**ABOUT THIS TASK**
After dropping the pictures, give again exactly the lines of the data from its first line through the line with "R4: 10k (NET8, VDD) -> 82k (NET8, VDD)", which is included as well.

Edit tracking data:
^^^^^^^^

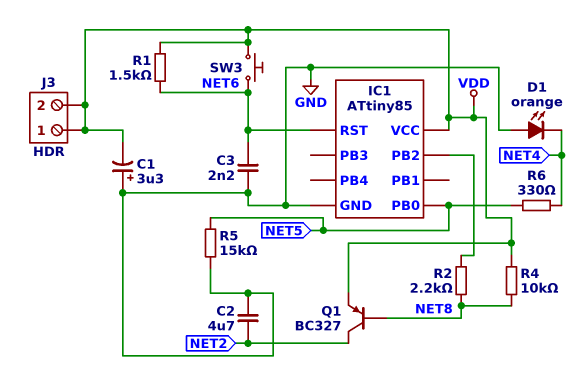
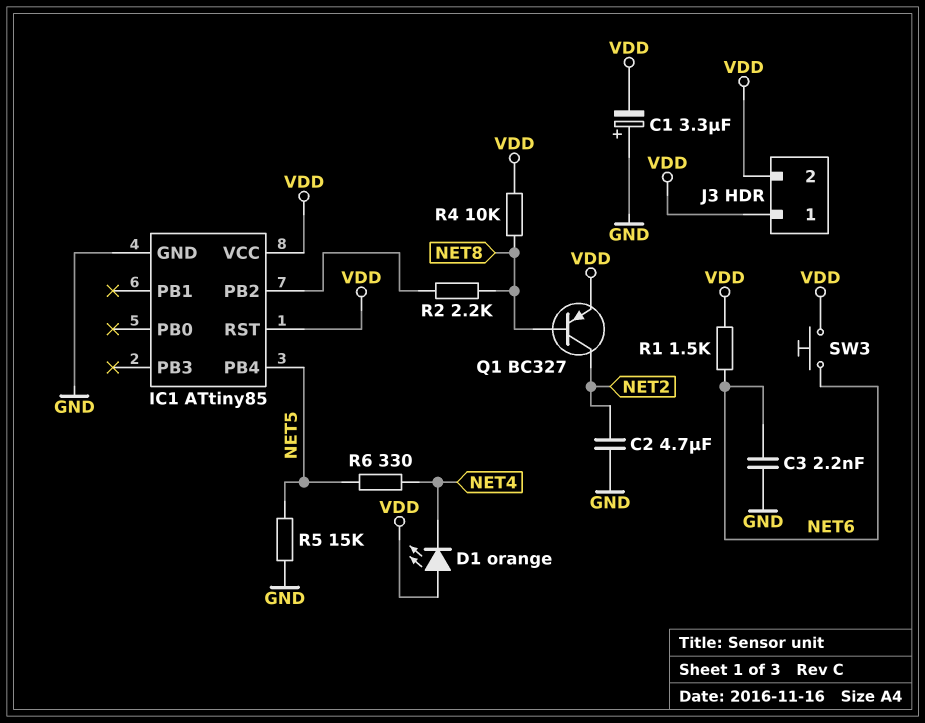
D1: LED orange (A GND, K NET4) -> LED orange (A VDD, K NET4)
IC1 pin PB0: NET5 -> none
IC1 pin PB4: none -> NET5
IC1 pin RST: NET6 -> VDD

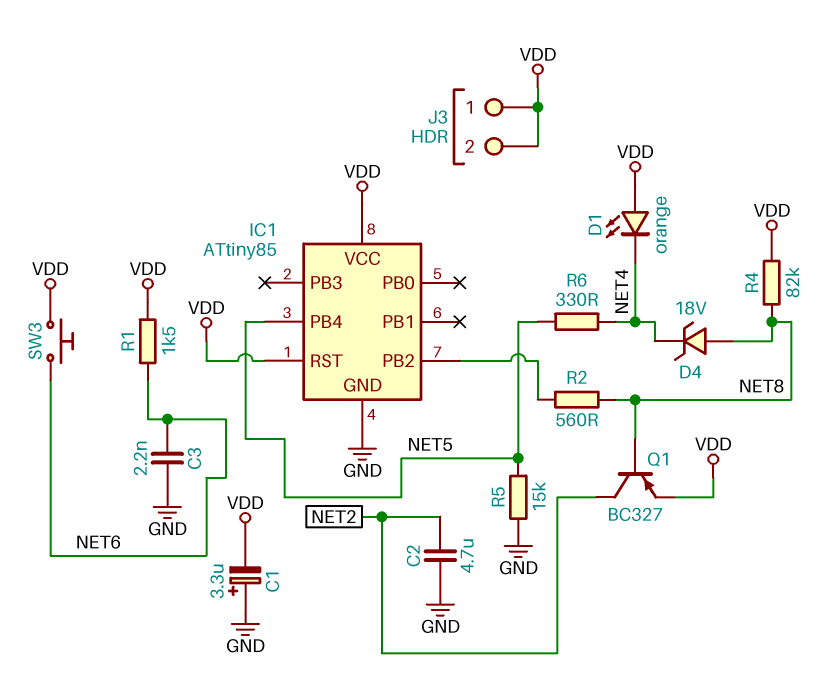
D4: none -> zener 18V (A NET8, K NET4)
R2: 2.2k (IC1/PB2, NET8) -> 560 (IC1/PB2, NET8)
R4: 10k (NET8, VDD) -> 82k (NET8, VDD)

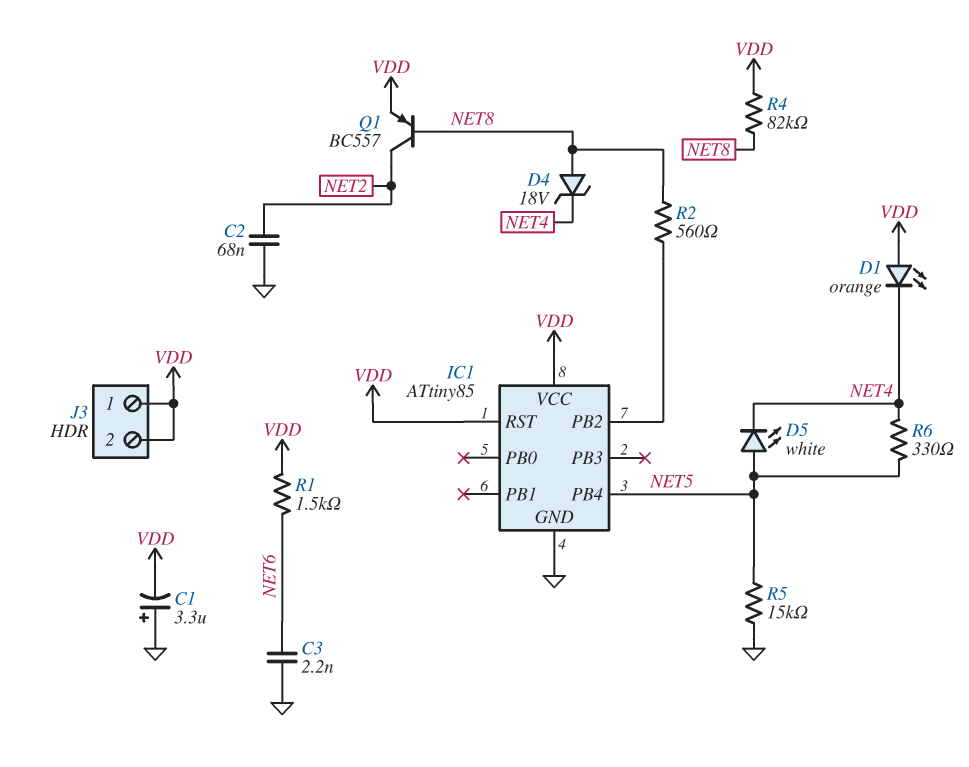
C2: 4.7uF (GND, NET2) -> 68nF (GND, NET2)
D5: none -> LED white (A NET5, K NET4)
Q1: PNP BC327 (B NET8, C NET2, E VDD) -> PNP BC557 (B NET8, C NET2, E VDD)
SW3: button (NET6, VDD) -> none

^^^^^^^^

**REPLY TO THE TASK**
D1: LED orange (A GND, K NET4) -> LED orange (A VDD, K NET4)
IC1 pin PB0: NET5 -> none
IC1 pin PB4: none -> NET5
IC1 pin RST: NET6 -> VDD

D4: none -> zener 18V (A NET8, K NET4)
R2: 2.2k (IC1/PB2, NET8) -> 560 (IC1/PB2, NET8)
R4: 10k (NET8, VDD) -> 82k (NET8, VDD)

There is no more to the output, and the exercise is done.